DATA PROVIDED:
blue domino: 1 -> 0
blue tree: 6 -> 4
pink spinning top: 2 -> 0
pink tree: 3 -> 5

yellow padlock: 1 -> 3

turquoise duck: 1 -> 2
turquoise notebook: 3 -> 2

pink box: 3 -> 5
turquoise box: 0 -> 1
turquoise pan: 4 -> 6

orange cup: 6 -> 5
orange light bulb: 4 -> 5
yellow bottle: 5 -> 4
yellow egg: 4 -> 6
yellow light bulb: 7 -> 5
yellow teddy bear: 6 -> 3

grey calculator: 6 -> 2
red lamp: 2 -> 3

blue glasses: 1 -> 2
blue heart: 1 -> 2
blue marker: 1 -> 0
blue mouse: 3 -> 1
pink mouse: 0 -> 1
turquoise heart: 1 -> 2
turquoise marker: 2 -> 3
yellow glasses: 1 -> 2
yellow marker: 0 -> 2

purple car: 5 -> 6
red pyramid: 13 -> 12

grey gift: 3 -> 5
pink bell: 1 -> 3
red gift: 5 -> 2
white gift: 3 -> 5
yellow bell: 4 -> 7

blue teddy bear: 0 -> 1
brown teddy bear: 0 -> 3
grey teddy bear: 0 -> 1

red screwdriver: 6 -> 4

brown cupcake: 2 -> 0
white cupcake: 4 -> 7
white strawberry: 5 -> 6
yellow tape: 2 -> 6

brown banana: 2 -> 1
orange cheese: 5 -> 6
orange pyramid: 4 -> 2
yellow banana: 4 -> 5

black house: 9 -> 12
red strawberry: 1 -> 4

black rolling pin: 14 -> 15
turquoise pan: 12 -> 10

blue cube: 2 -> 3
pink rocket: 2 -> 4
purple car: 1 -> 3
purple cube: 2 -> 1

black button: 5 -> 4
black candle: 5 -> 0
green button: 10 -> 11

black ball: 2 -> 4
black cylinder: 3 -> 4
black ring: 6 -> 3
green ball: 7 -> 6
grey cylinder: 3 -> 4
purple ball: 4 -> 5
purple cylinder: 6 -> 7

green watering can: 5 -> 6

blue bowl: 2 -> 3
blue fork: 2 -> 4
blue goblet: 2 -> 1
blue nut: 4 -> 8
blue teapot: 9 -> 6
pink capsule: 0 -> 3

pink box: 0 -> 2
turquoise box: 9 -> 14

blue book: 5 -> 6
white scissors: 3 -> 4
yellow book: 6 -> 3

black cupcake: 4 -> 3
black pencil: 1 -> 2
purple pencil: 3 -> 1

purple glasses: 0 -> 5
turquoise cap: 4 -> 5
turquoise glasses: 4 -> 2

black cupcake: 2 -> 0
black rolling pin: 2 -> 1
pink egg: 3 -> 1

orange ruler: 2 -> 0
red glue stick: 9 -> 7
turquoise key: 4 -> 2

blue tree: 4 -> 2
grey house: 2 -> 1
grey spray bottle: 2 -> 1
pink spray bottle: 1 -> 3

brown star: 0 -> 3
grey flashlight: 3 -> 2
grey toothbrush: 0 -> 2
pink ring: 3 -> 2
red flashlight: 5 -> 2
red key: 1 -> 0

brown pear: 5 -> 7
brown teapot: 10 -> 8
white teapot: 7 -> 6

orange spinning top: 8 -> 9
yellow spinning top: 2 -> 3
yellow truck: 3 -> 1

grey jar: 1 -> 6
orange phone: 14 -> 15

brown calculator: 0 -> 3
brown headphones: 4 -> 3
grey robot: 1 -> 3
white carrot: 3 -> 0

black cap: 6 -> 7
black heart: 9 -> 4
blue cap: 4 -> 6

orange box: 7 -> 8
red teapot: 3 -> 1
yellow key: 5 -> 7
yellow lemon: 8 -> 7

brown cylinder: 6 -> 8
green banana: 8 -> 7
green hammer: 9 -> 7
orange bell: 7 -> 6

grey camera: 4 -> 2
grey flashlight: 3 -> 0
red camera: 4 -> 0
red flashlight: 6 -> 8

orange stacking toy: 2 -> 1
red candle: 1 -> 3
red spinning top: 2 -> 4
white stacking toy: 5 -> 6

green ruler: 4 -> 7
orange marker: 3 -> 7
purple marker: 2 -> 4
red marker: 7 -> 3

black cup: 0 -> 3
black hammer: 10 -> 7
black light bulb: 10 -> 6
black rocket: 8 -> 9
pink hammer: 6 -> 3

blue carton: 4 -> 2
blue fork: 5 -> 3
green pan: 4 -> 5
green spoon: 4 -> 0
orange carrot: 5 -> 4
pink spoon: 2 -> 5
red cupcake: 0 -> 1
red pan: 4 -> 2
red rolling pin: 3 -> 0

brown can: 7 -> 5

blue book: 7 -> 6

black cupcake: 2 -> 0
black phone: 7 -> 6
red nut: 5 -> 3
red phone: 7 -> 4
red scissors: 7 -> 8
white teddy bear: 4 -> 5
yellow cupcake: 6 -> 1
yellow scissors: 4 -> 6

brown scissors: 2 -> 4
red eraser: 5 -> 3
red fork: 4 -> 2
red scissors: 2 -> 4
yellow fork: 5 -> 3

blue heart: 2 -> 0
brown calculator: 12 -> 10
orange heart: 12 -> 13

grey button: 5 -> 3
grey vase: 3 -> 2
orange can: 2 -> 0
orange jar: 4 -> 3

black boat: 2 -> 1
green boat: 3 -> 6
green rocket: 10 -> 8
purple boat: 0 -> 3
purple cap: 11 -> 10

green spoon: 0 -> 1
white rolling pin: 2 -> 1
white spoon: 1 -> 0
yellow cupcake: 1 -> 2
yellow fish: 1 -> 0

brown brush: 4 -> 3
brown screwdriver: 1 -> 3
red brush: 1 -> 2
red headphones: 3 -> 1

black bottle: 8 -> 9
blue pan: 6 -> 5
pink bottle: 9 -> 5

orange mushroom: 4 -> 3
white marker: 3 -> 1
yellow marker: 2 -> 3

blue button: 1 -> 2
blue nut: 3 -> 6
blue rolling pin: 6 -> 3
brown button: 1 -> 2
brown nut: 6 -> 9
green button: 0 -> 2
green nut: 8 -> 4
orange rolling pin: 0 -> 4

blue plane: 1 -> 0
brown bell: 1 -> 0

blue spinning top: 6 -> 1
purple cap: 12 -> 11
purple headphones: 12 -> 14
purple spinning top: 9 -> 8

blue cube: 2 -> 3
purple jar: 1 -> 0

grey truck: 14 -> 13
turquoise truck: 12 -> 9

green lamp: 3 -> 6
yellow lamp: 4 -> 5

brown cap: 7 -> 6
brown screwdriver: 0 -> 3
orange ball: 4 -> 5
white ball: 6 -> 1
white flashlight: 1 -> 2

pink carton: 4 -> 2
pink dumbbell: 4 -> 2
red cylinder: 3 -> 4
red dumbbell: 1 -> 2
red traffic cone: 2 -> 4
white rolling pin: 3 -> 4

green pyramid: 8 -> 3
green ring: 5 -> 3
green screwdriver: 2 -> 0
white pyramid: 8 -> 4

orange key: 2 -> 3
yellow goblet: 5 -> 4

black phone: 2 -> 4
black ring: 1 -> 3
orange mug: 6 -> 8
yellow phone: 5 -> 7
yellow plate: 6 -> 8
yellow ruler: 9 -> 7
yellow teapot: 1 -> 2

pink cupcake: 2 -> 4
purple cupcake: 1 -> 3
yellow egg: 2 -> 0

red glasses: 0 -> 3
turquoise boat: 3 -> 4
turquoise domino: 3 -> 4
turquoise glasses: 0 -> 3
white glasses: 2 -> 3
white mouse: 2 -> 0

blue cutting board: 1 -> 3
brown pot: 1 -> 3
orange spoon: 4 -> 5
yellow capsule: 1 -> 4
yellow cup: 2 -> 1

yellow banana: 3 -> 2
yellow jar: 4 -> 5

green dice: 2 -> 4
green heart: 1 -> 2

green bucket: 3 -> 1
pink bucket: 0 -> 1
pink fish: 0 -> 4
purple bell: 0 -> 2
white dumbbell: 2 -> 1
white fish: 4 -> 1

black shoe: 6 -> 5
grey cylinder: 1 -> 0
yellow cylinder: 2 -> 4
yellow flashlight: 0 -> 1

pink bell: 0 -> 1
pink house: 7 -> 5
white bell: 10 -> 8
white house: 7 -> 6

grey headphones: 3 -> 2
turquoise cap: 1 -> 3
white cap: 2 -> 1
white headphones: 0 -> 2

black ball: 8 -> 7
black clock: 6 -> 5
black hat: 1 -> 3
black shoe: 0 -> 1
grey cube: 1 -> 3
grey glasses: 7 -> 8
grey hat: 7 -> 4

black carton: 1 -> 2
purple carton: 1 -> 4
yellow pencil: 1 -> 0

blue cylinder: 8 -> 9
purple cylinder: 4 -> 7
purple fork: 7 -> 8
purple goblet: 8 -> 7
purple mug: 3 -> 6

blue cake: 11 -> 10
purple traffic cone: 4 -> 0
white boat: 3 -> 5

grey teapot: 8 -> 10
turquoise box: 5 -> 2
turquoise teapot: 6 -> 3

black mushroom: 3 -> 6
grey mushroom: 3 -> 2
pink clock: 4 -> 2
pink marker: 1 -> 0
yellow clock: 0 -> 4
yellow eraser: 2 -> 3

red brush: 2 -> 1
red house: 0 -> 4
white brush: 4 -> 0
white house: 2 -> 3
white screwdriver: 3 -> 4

EXERCISE:
Your answer should consist of the lines from the line with "blue tree: 6 -> 4" to the line with "blue mouse: 3 -> 1" above, repeated exactly, both ends included.

EXPECTED ANSWER:
blue tree: 6 -> 4
pink spinning top: 2 -> 0
pink tree: 3 -> 5

yellow padlock: 1 -> 3

turquoise duck: 1 -> 2
turquoise notebook: 3 -> 2

pink box: 3 -> 5
turquoise box: 0 -> 1
turquoise pan: 4 -> 6

orange cup: 6 -> 5
orange light bulb: 4 -> 5
yellow bottle: 5 -> 4
yellow egg: 4 -> 6
yellow light bulb: 7 -> 5
yellow teddy bear: 6 -> 3

grey calculator: 6 -> 2
red lamp: 2 -> 3

blue glasses: 1 -> 2
blue heart: 1 -> 2
blue marker: 1 -> 0
blue mouse: 3 -> 1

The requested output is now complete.